Task item:
Exact copy, pictures omitted: the line holding "yellow brick B1:D1" and every line after it down to the end of the entries.

Records for the task:
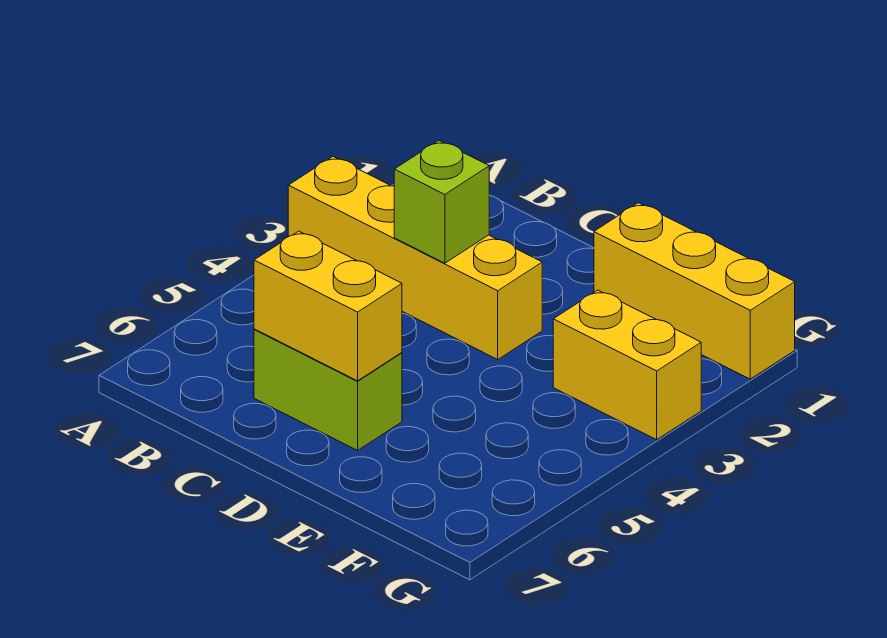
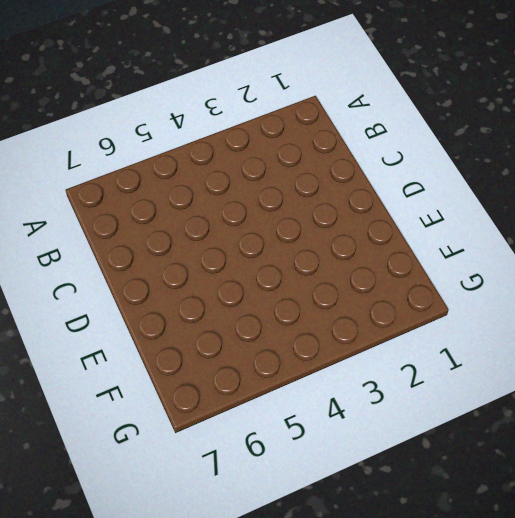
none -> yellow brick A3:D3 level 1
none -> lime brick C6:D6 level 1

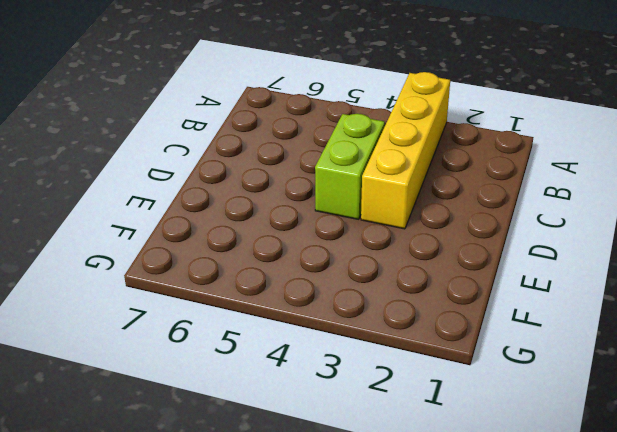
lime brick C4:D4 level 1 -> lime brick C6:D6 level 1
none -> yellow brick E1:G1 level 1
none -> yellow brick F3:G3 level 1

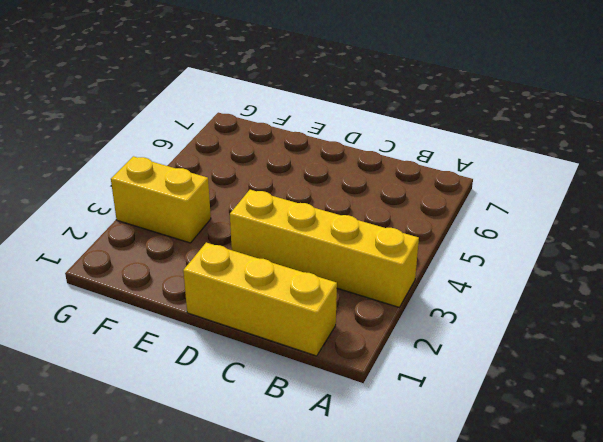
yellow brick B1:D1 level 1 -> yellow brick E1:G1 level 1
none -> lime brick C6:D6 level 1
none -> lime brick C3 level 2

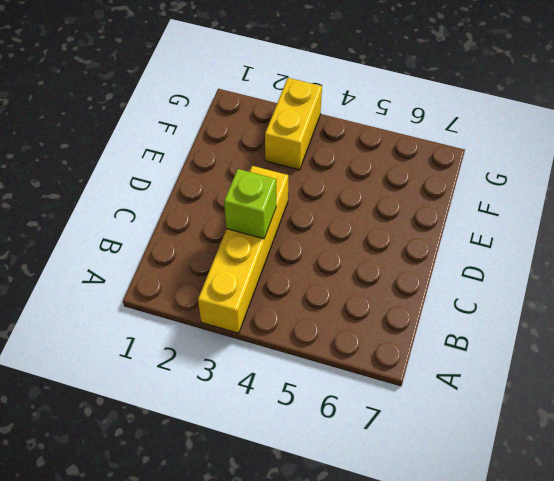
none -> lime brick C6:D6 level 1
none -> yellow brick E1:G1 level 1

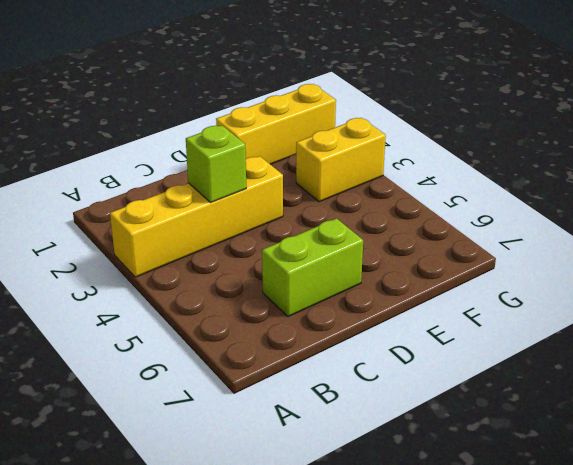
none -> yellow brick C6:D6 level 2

Answer for the task:
yellow brick B1:D1 level 1 -> yellow brick E1:G1 level 1
none -> lime brick C6:D6 level 1
none -> lime brick C3 level 2

none -> lime brick C6:D6 level 1
none -> yellow brick E1:G1 level 1

none -> yellow brick C6:D6 level 2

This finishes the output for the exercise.